::: DATASET RECORDS
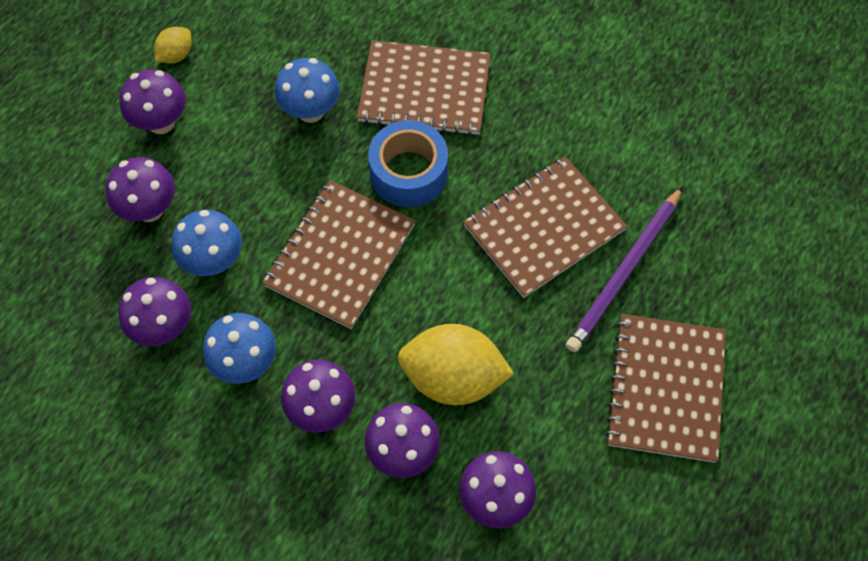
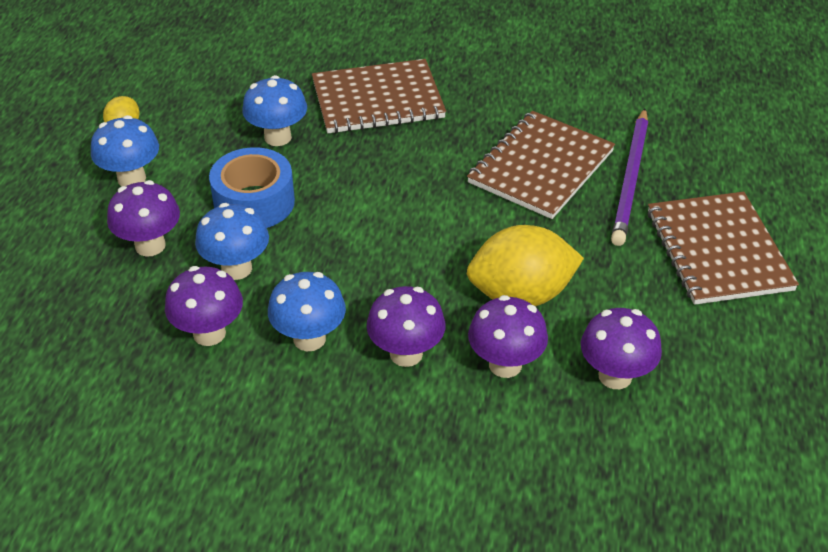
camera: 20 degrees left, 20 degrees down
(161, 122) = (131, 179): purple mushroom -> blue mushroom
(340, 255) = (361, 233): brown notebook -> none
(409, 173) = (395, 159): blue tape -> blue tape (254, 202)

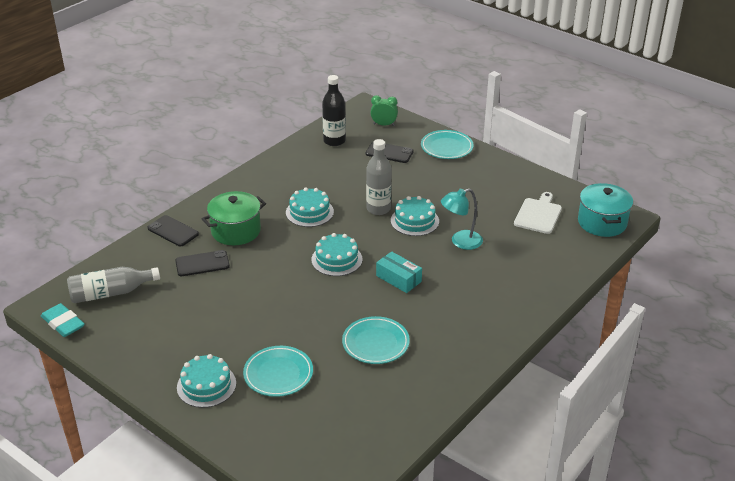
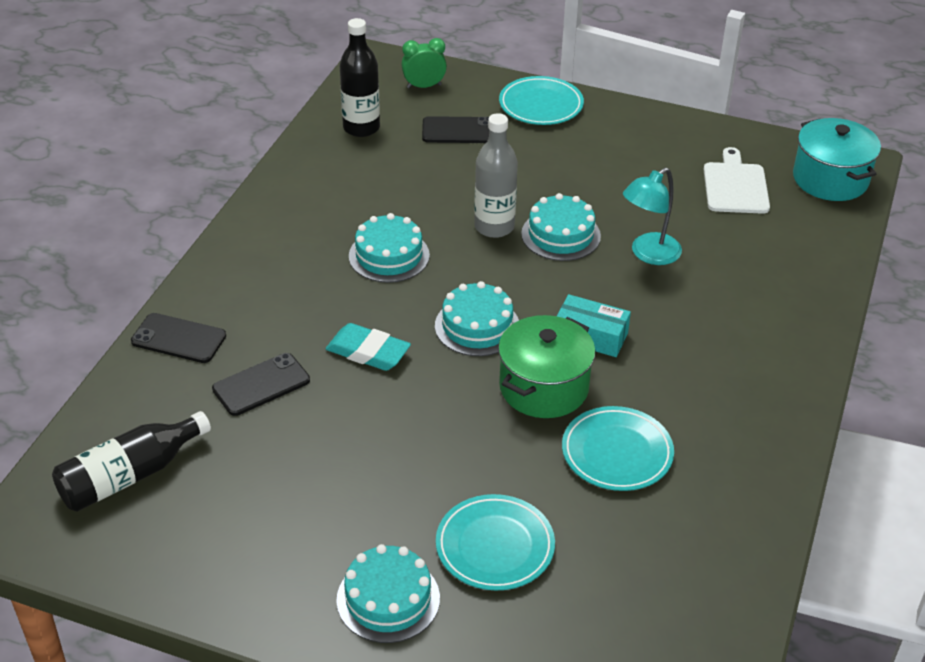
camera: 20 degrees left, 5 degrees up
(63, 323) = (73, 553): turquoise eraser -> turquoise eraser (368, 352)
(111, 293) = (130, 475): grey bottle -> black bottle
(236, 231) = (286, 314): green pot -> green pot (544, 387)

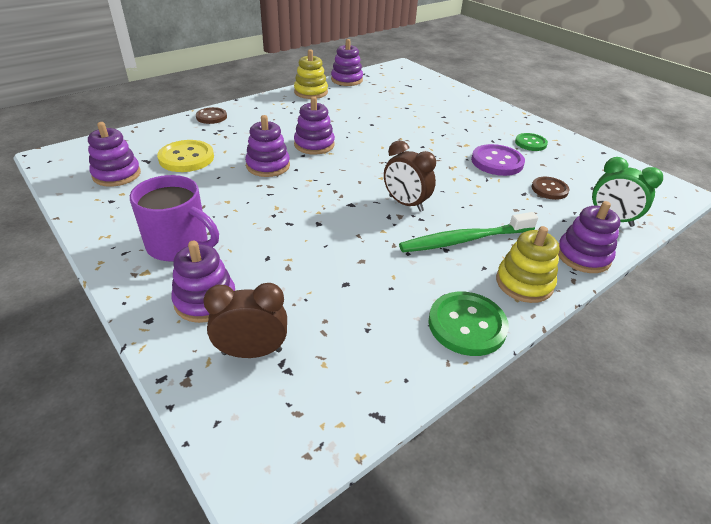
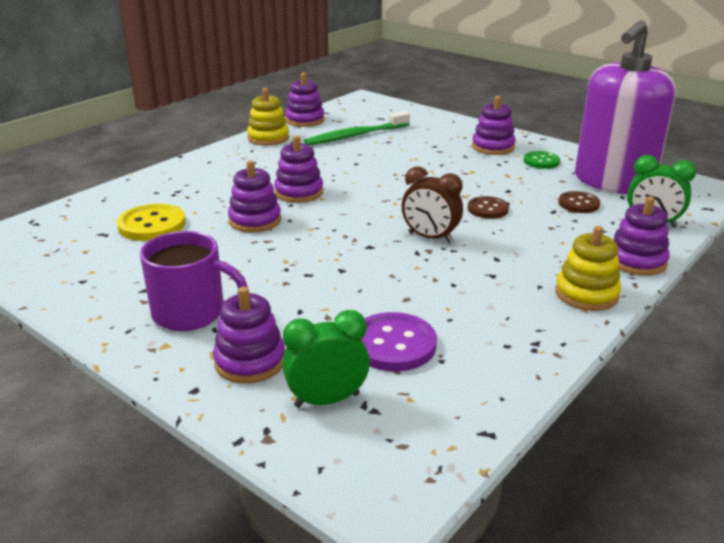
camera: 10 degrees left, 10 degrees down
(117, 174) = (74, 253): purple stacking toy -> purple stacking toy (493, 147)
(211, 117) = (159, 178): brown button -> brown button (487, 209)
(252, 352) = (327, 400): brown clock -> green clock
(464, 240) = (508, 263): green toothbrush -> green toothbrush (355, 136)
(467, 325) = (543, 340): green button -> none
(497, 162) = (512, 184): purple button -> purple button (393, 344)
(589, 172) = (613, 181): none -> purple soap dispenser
::::::
::: DATASET RECORDS
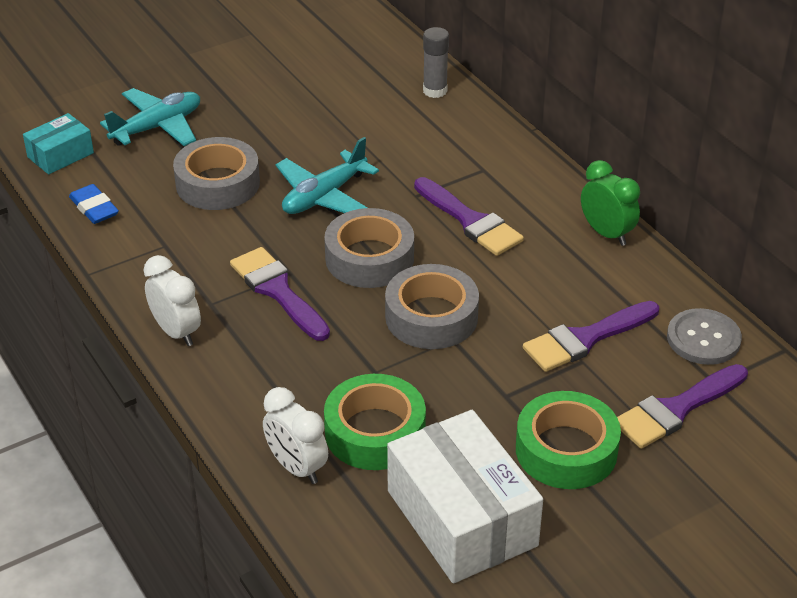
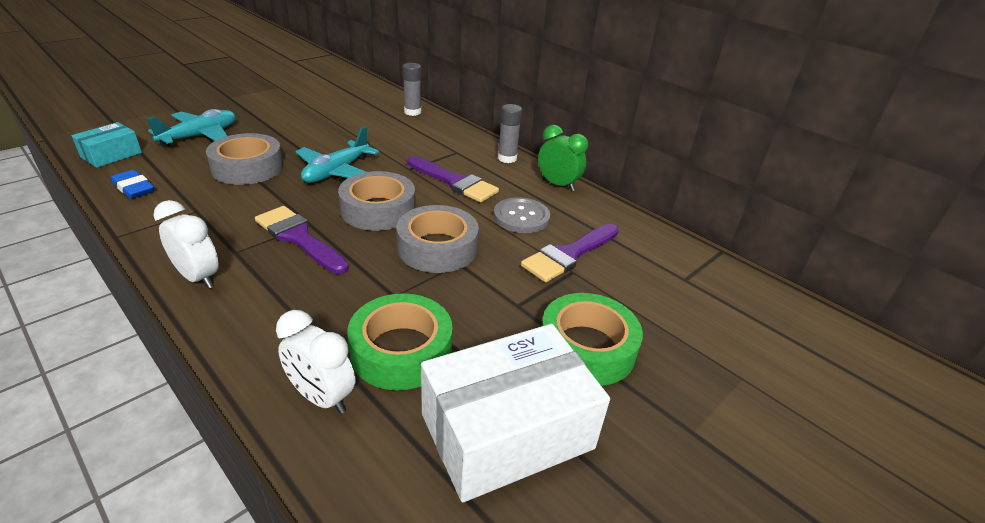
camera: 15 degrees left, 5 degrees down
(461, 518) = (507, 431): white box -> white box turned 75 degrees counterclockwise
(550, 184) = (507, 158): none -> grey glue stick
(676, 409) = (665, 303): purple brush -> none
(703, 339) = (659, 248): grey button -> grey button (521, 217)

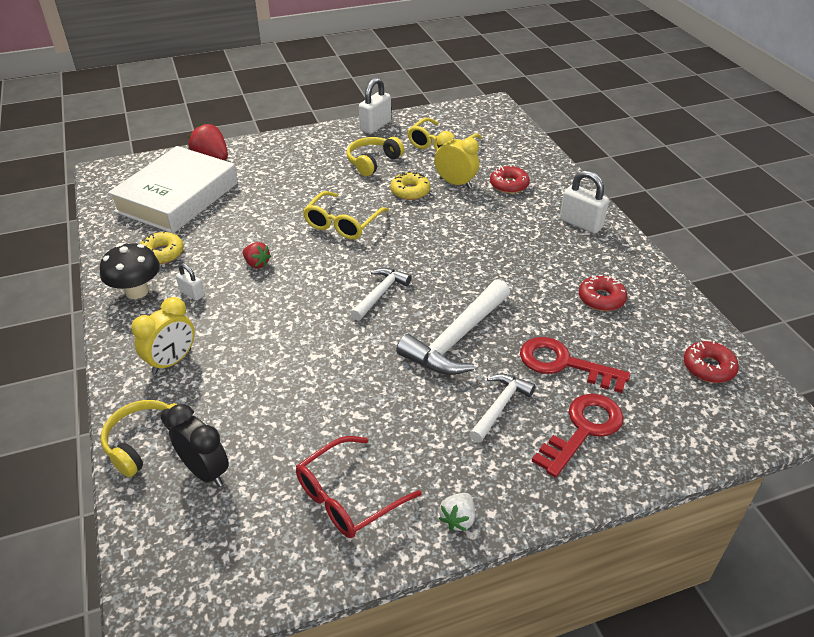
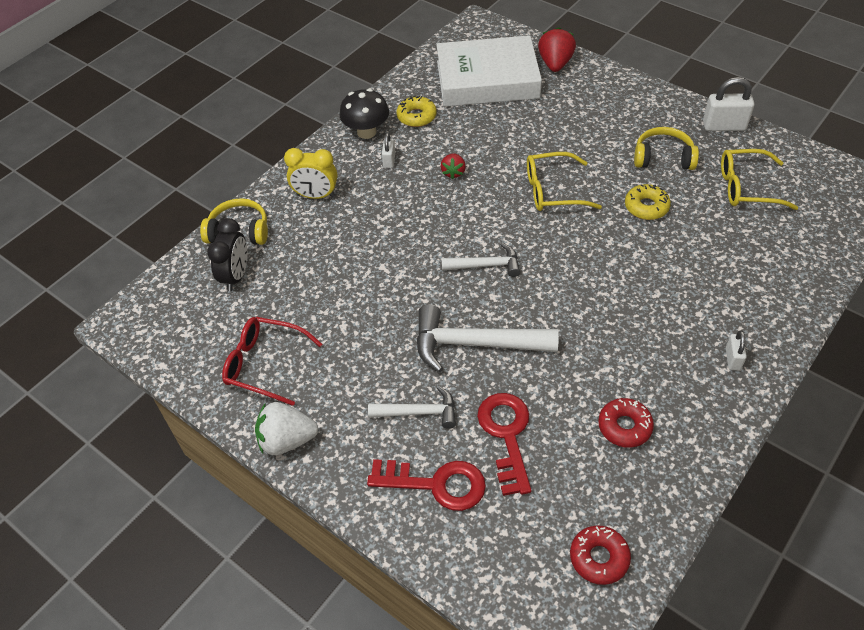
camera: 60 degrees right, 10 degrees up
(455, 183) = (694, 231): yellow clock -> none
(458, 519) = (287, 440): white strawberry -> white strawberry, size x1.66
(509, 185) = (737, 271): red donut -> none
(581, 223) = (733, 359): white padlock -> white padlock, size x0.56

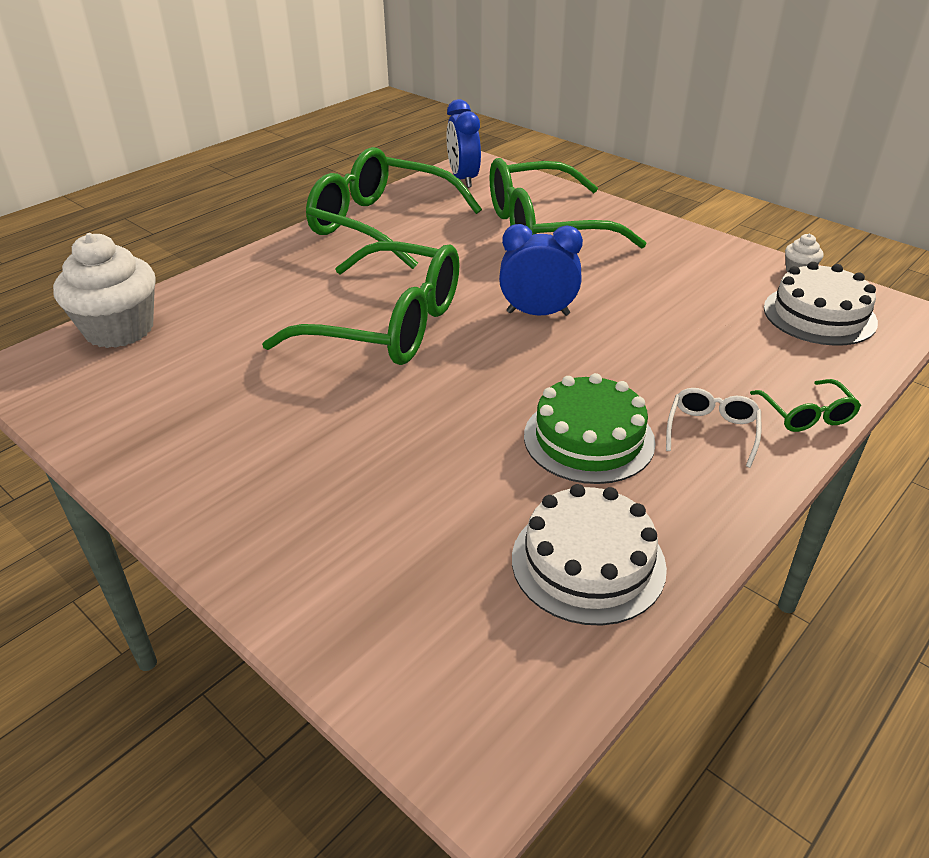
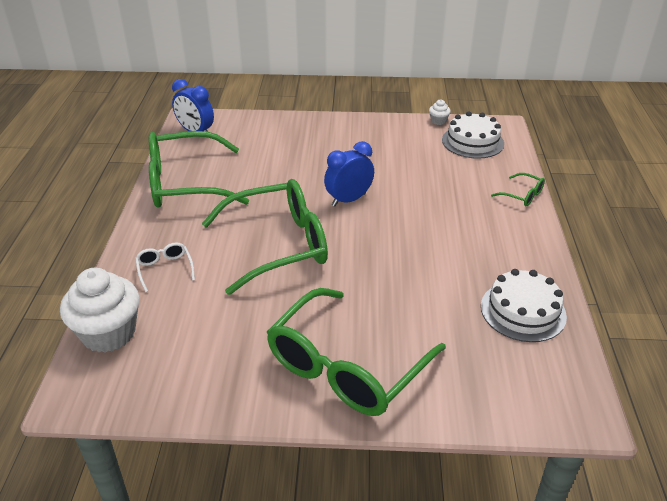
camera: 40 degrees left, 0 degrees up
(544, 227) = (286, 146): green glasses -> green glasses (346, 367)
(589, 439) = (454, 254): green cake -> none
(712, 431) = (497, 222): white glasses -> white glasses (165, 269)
::::::
::: DATASET RECORDS
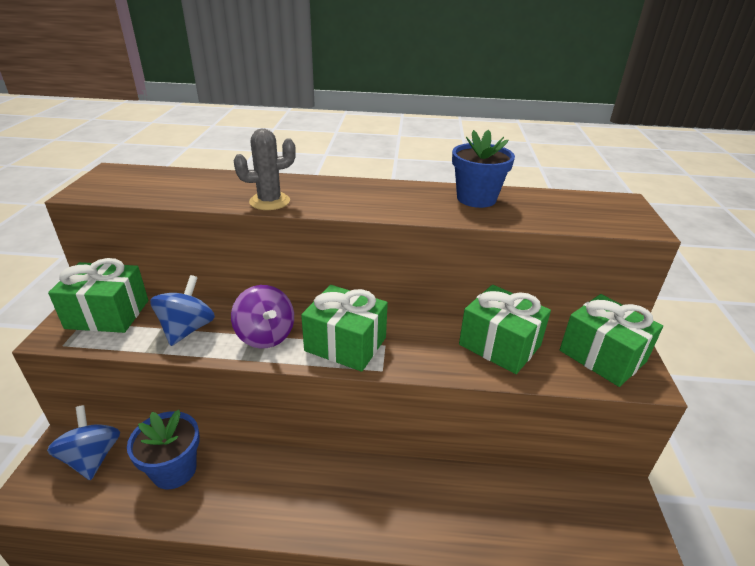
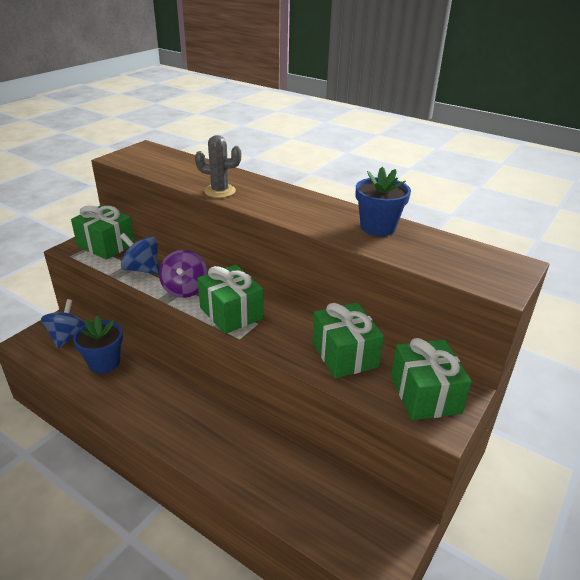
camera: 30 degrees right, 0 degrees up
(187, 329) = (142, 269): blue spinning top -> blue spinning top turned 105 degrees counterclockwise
::::::
Pick out every line above that holds the word "counterclockwise" and copy it.

(461, 518) = (507, 431): white box -> white box turned 75 degrees counterclockwise
(187, 329) = (142, 269): blue spinning top -> blue spinning top turned 105 degrees counterclockwise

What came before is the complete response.